**Your assignment:**
Below are some records. Write out the lines from the one containing "yellow 1x2 brick [470,133,566,228]" to the last line, word for word, leaving out pictures.

**Material shown:**
▽
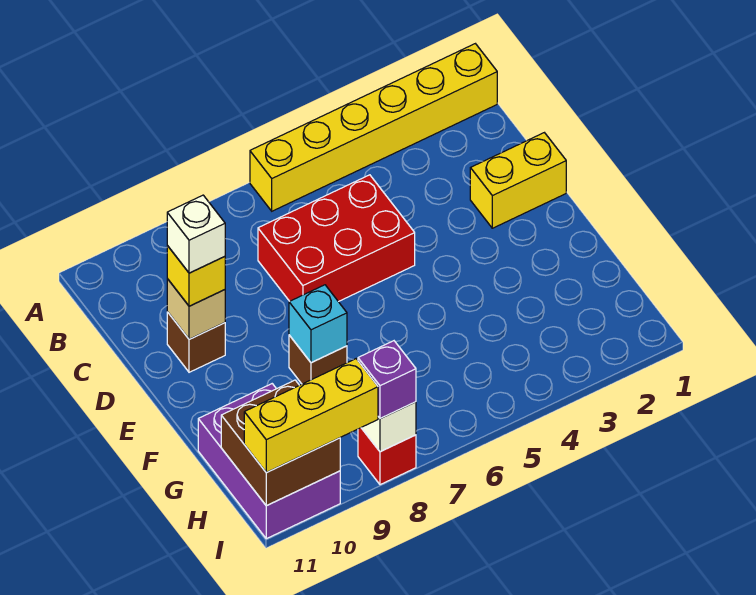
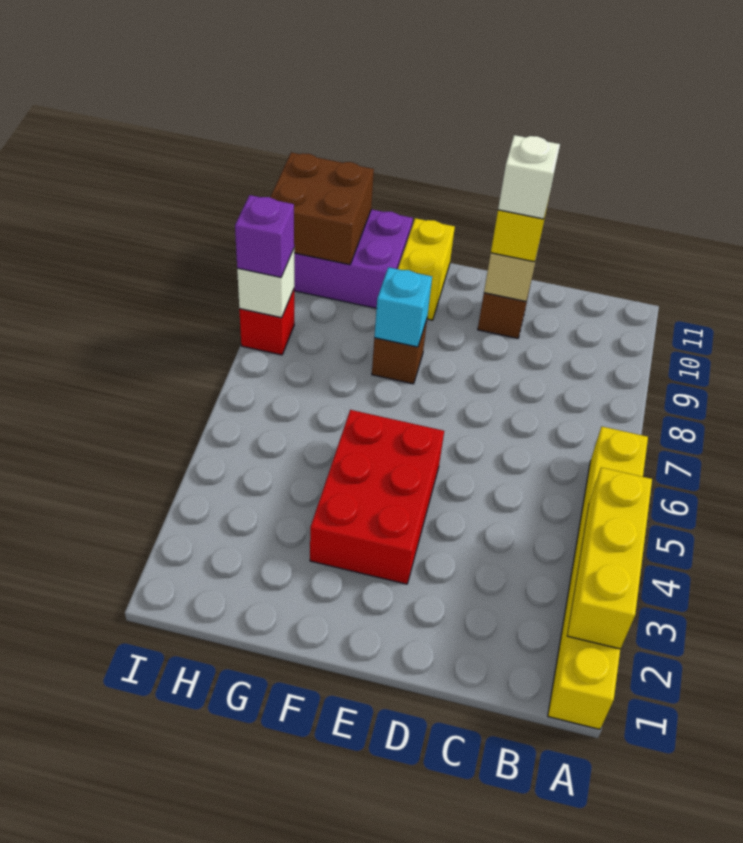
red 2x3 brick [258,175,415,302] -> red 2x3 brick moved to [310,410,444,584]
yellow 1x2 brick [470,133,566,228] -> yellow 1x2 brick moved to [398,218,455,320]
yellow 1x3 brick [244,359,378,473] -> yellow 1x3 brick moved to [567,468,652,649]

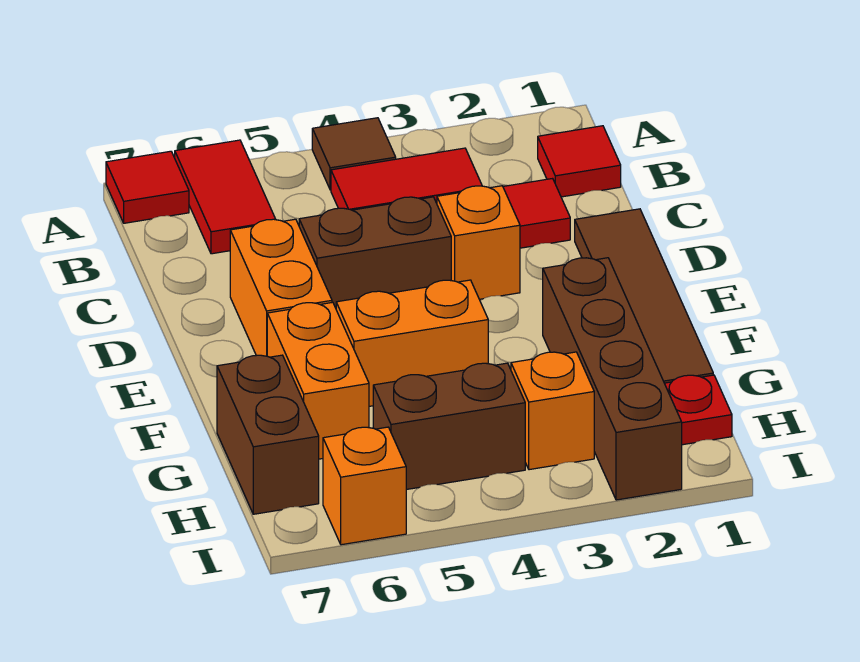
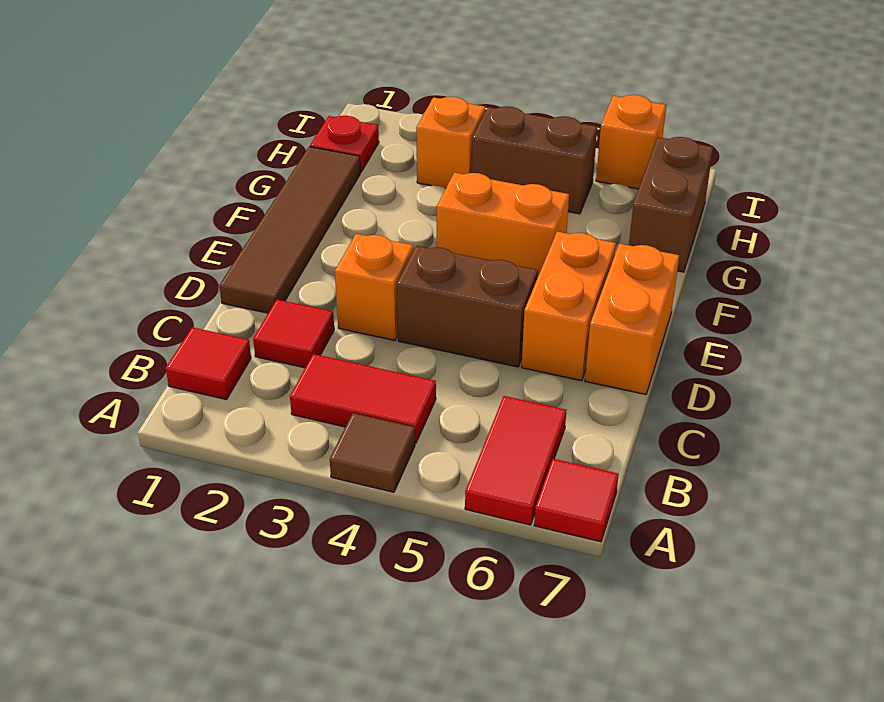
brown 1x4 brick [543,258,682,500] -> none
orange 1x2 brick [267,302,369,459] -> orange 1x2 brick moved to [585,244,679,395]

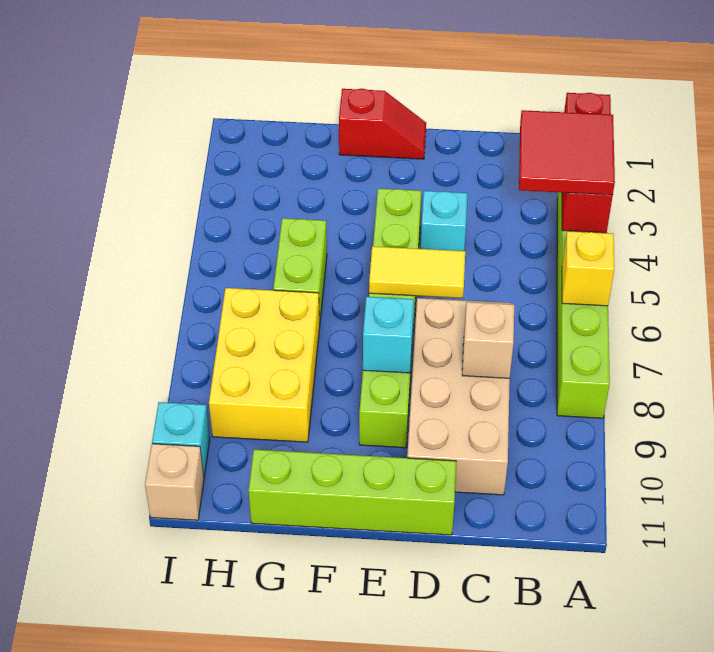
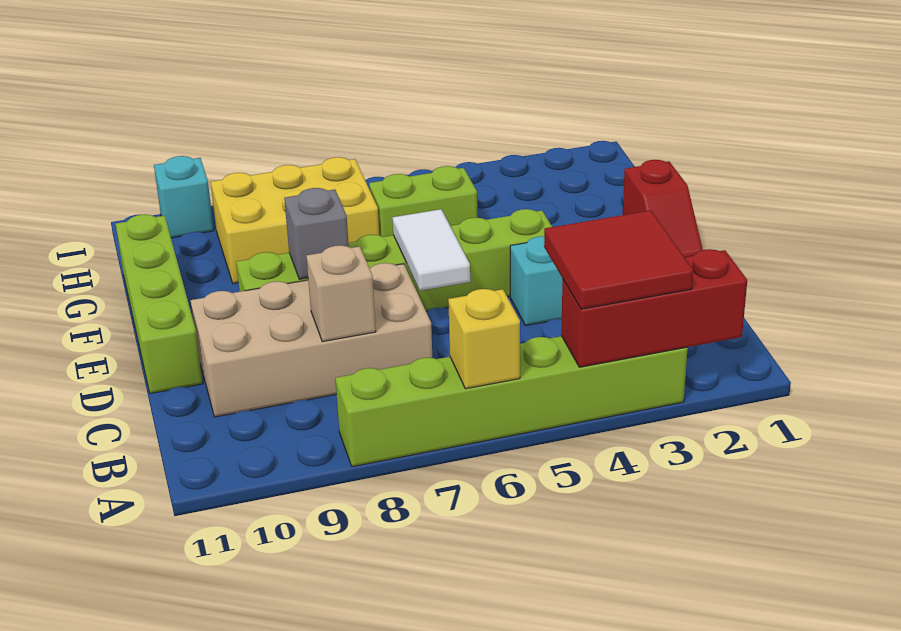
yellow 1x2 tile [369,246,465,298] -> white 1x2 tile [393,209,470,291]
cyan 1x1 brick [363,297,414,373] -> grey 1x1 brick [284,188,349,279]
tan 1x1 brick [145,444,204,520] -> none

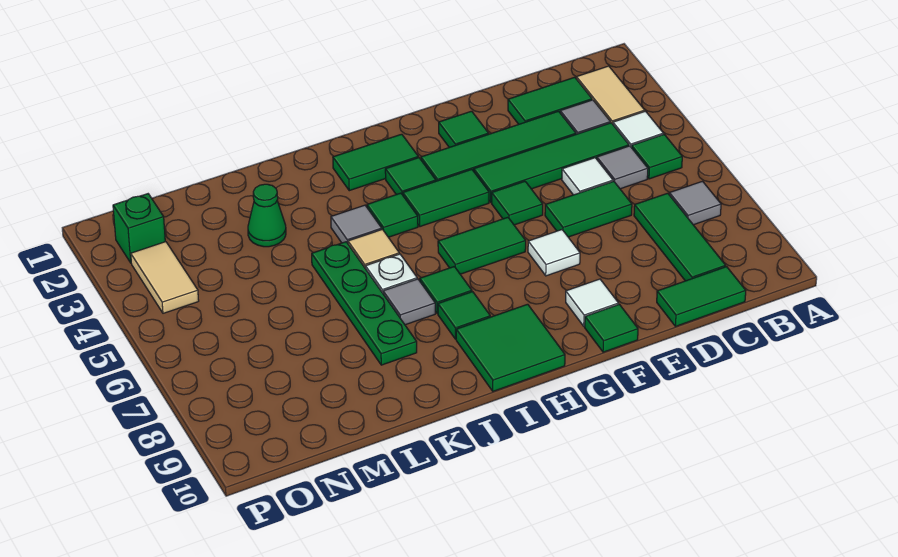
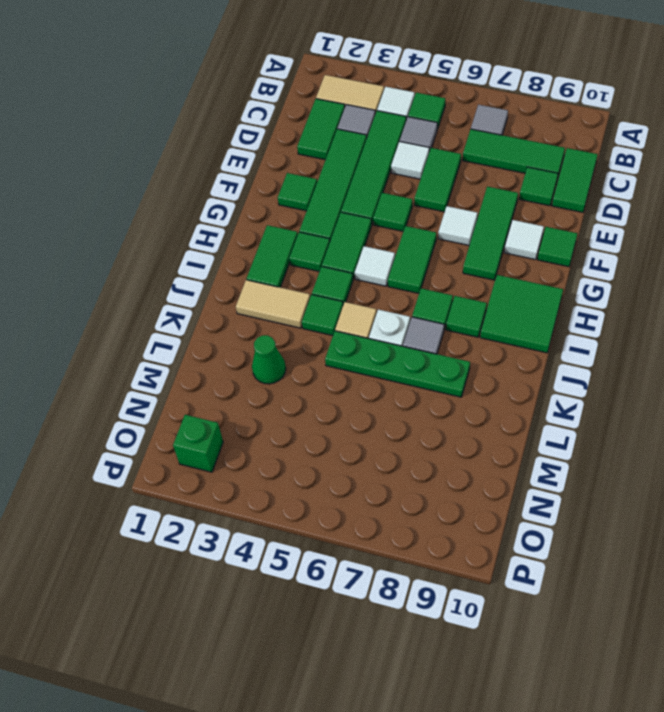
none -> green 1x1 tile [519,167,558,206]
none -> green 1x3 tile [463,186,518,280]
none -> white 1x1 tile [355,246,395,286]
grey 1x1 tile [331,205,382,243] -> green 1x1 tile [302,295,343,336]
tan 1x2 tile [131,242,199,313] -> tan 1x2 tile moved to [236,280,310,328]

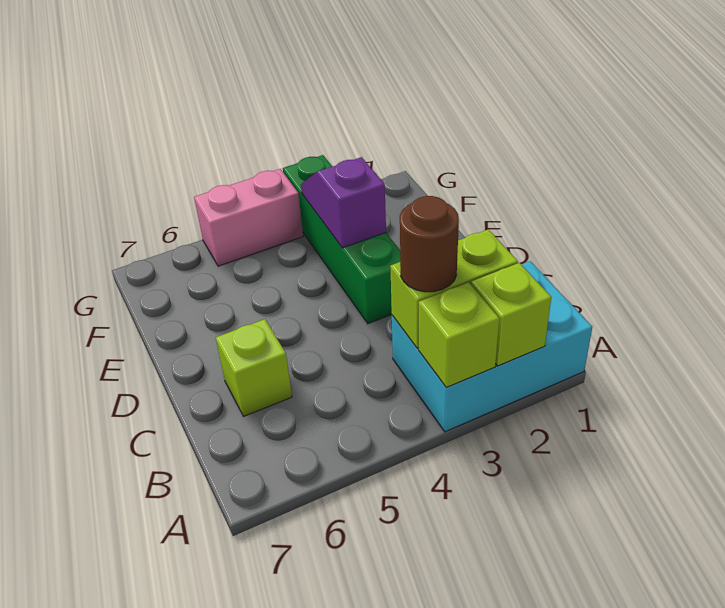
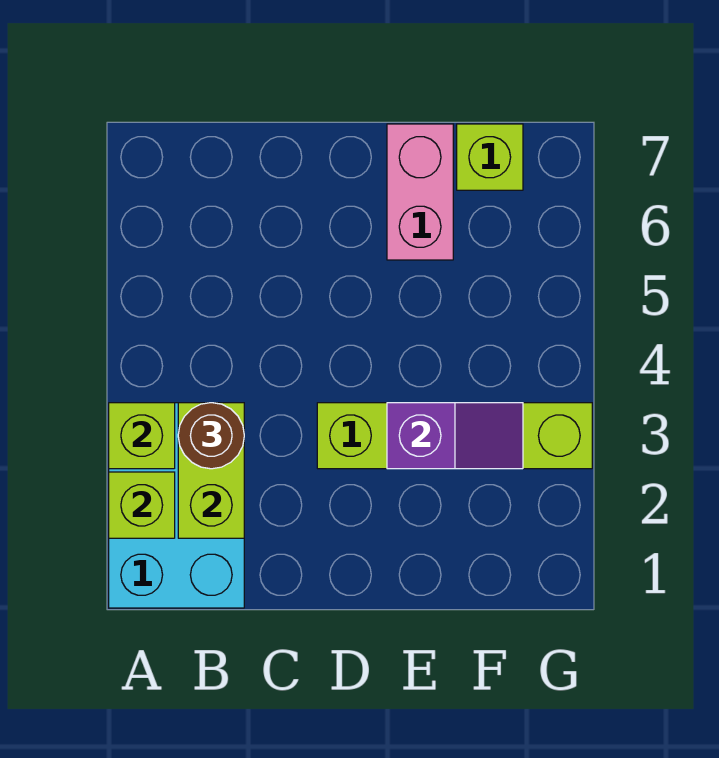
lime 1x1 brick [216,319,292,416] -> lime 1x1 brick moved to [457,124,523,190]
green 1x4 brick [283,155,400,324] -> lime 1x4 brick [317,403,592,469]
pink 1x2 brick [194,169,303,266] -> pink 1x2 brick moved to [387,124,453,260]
△
**Response:**
yellow 1x2 brick [470,133,566,228] -> yellow 1x2 brick moved to [398,218,455,320]
yellow 1x3 brick [244,359,378,473] -> yellow 1x3 brick moved to [567,468,652,649]

brown 1x4 brick [543,258,682,500] -> none
orange 1x2 brick [267,302,369,459] -> orange 1x2 brick moved to [585,244,679,395]

yellow 1x2 tile [369,246,465,298] -> white 1x2 tile [393,209,470,291]
cyan 1x1 brick [363,297,414,373] -> grey 1x1 brick [284,188,349,279]
tan 1x1 brick [145,444,204,520] -> none

none -> green 1x1 tile [519,167,558,206]
none -> green 1x3 tile [463,186,518,280]
none -> white 1x1 tile [355,246,395,286]
grey 1x1 tile [331,205,382,243] -> green 1x1 tile [302,295,343,336]
tan 1x2 tile [131,242,199,313] -> tan 1x2 tile moved to [236,280,310,328]

lime 1x1 brick [216,319,292,416] -> lime 1x1 brick moved to [457,124,523,190]
green 1x4 brick [283,155,400,324] -> lime 1x4 brick [317,403,592,469]
pink 1x2 brick [194,169,303,266] -> pink 1x2 brick moved to [387,124,453,260]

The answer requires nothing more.